▸ **DESCRIPTION OF THE TASK**
Print this span of the material below exactly: the line with "(131, 175) = (243, 218): brown", the line with "(436, 306) = (707, 360): white candle -> none", and every line between them, but nothing else.

▸ **DATA FOR THIS TASK**

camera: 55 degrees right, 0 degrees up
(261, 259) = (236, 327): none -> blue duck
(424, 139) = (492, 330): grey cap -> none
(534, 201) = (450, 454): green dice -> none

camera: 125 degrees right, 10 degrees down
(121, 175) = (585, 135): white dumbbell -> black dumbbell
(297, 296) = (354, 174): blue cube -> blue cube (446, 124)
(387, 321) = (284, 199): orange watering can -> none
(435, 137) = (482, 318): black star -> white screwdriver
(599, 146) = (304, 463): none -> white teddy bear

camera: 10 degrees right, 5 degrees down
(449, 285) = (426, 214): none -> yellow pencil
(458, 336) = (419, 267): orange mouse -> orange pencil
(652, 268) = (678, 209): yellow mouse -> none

...

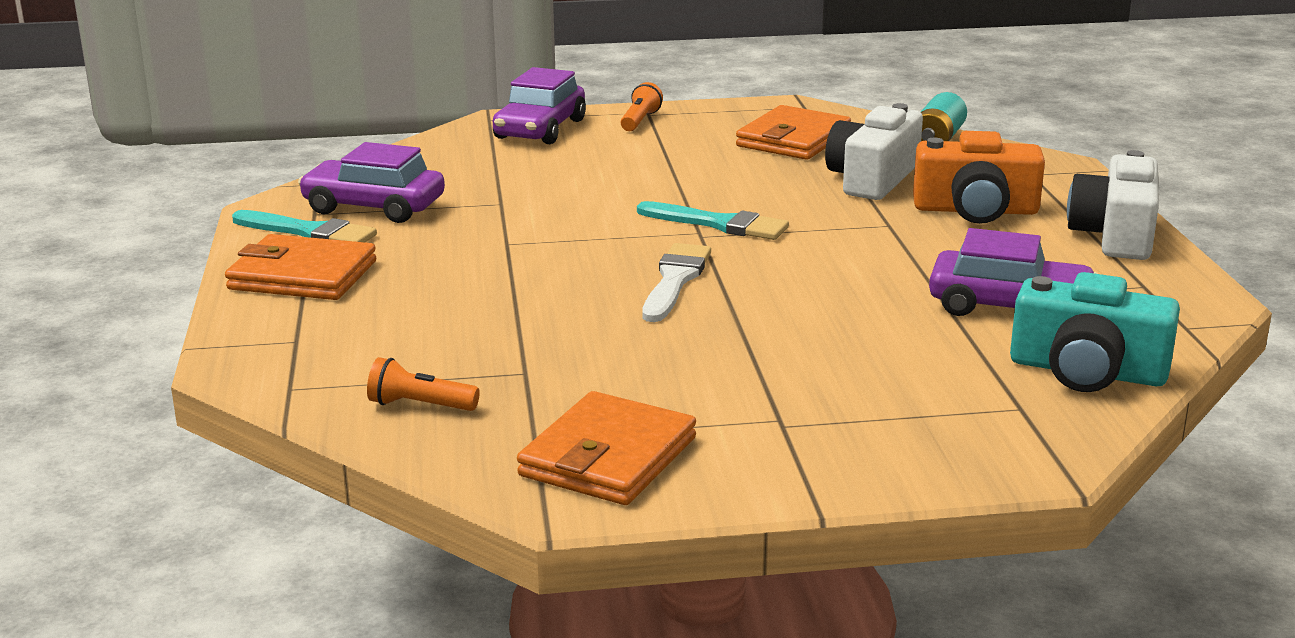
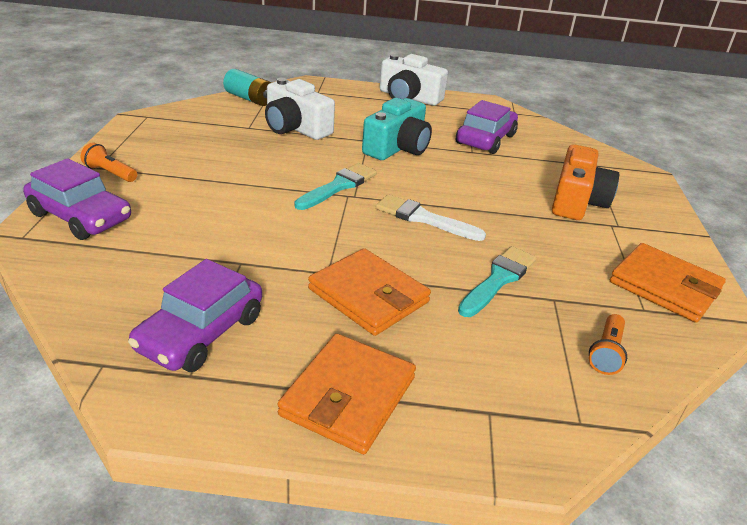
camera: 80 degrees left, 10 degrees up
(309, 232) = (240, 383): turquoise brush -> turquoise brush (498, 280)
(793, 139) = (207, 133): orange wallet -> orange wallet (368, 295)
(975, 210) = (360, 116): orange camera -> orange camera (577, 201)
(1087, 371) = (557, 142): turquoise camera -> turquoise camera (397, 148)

--

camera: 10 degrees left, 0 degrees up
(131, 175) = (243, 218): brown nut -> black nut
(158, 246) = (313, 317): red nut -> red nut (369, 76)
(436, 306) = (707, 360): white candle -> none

▸ **TASK RESULT**
(131, 175) = (243, 218): brown nut -> black nut
(158, 246) = (313, 317): red nut -> red nut (369, 76)
(436, 306) = (707, 360): white candle -> none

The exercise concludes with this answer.